• Task instructions
Could you retype exactly the lines running from the line with "(600, 169) = (201, 204): brown" to the end of the data, both included, and nothing else?

==== Records shown

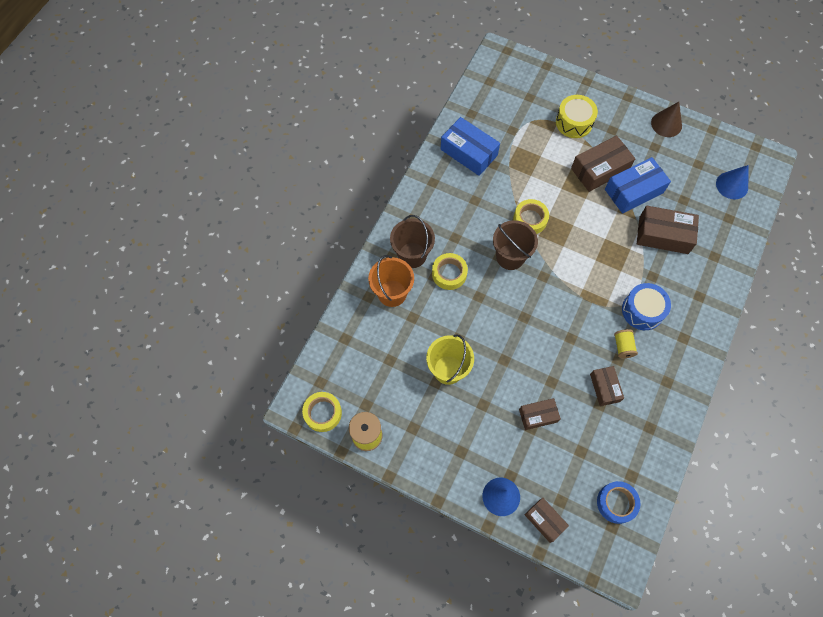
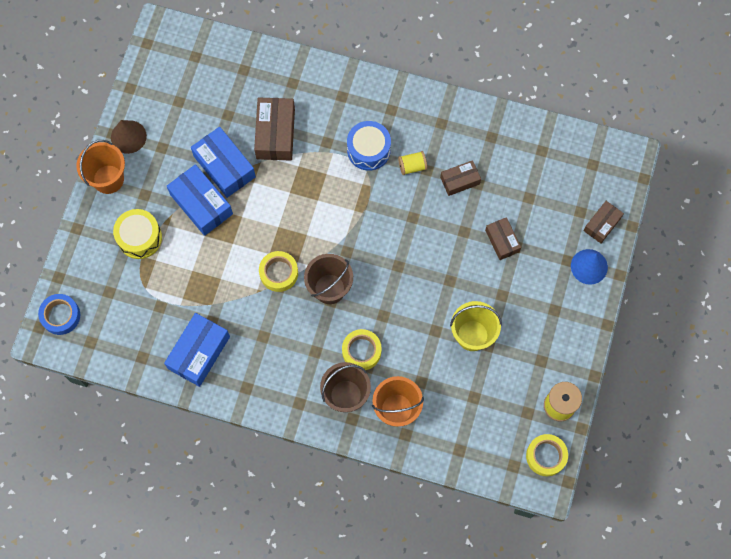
camera: 100 degrees left, 5 degrees up
(600, 169) = (201, 204): brown box -> blue box
(616, 503) = (570, 162): blue tape -> blue tape (60, 316)
(628, 106) = (108, 179): none -> orange bucket
(732, 185) = (201, 67): blue cone -> none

========

• Final answer
(600, 169) = (201, 204): brown box -> blue box
(616, 503) = (570, 162): blue tape -> blue tape (60, 316)
(628, 106) = (108, 179): none -> orange bucket
(732, 185) = (201, 67): blue cone -> none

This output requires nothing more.